» **Problem to work on**
Copy, exactly and without additions, every line in the records below from the one holding "IMU1 pin SDA: D7 -> A5" through the one holding "RELAY3 pin IN2: D4 -> D12", both ends included.

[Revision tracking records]
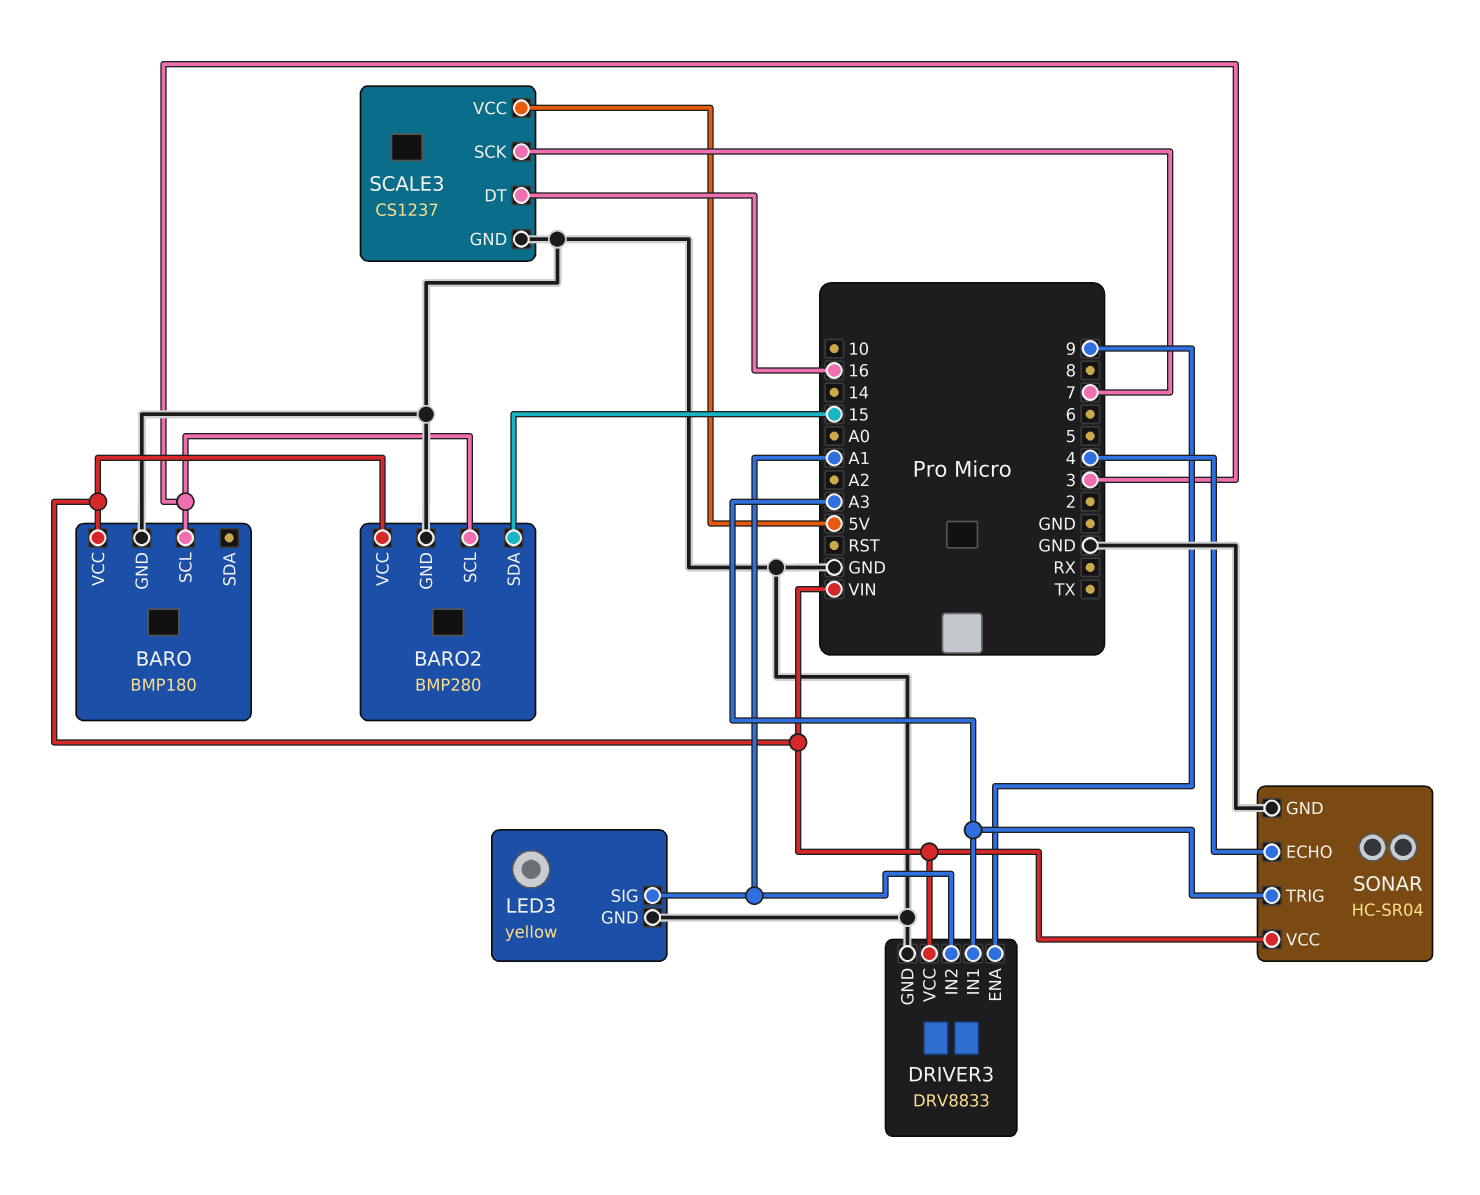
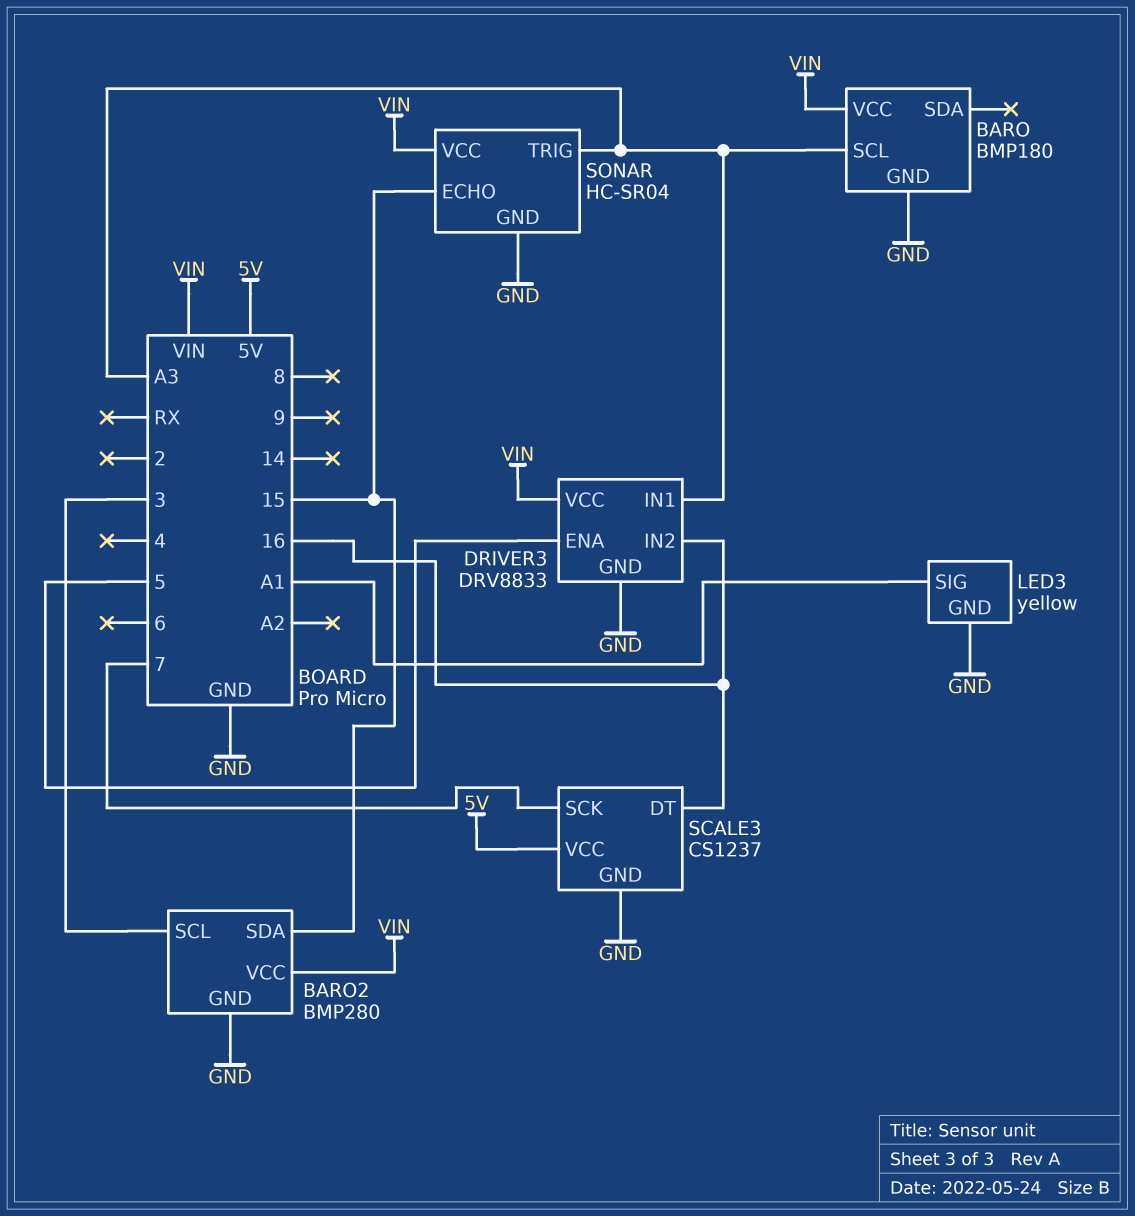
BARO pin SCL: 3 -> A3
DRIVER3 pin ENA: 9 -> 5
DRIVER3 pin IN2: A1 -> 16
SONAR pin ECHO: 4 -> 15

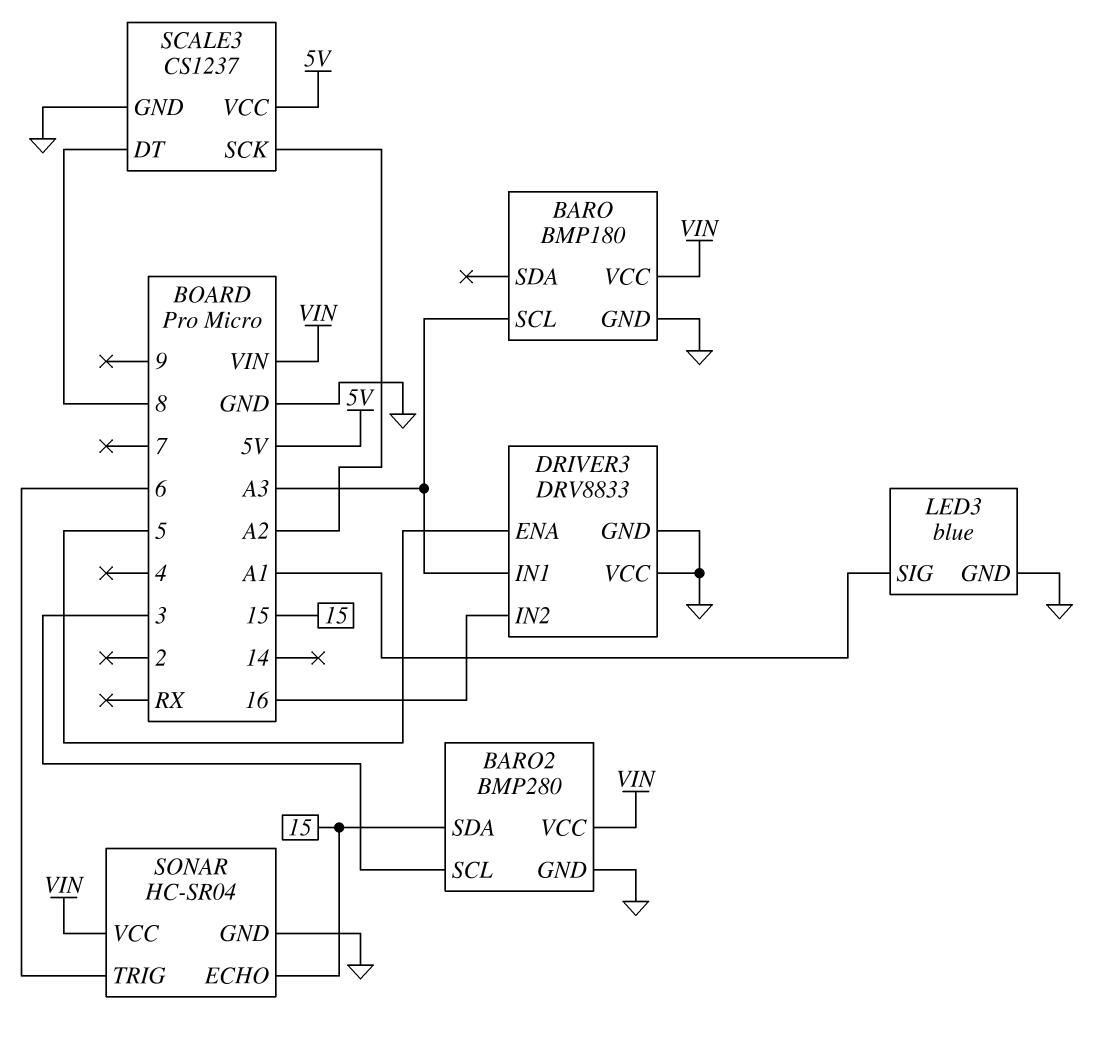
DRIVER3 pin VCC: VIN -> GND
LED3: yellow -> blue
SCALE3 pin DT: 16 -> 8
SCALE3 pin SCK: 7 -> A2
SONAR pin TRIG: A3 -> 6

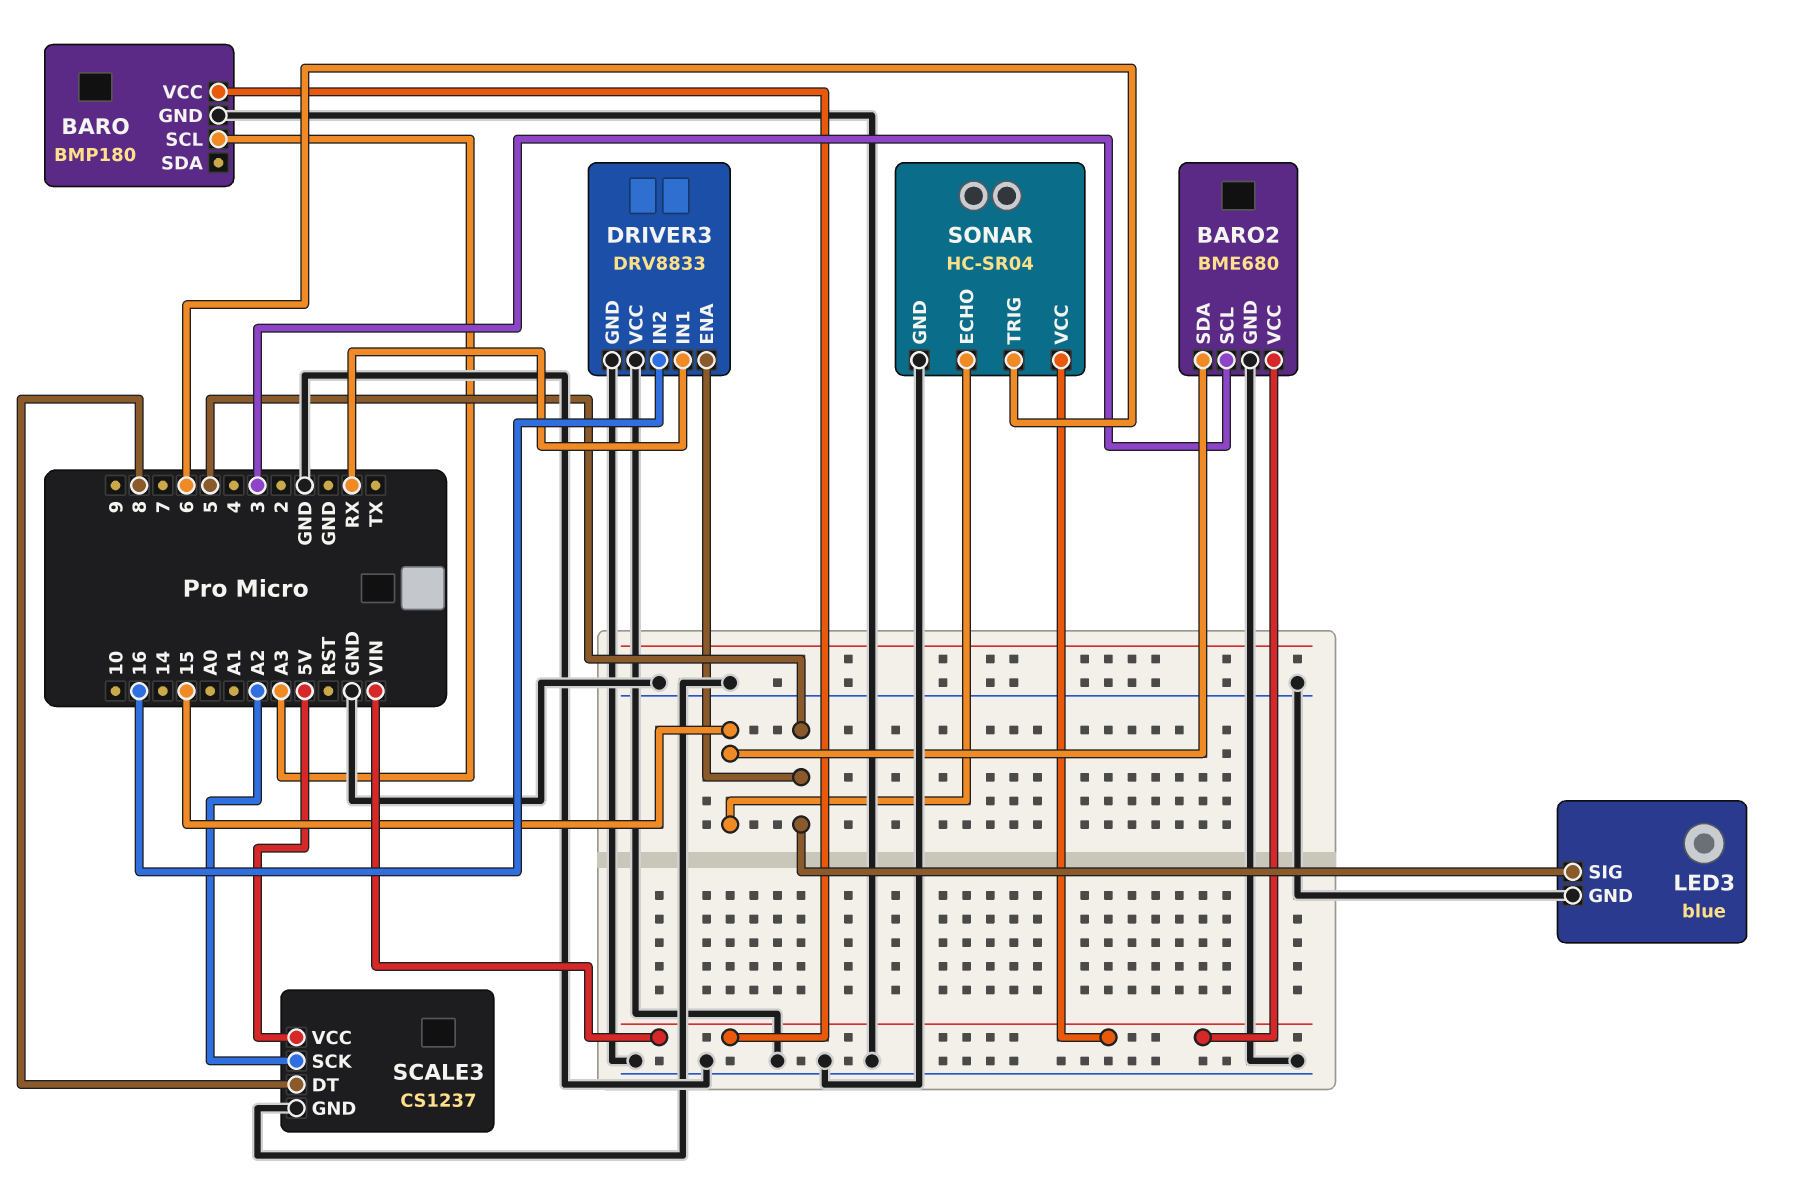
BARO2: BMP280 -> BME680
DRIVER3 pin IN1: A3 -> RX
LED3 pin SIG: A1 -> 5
--
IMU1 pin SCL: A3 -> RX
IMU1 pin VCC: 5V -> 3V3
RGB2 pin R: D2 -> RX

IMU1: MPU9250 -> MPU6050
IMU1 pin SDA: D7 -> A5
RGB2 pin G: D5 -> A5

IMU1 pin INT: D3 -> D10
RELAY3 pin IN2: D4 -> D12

» **Reply to the exercise**
IMU1 pin SDA: D7 -> A5
RGB2 pin G: D5 -> A5

IMU1 pin INT: D3 -> D10
RELAY3 pin IN2: D4 -> D12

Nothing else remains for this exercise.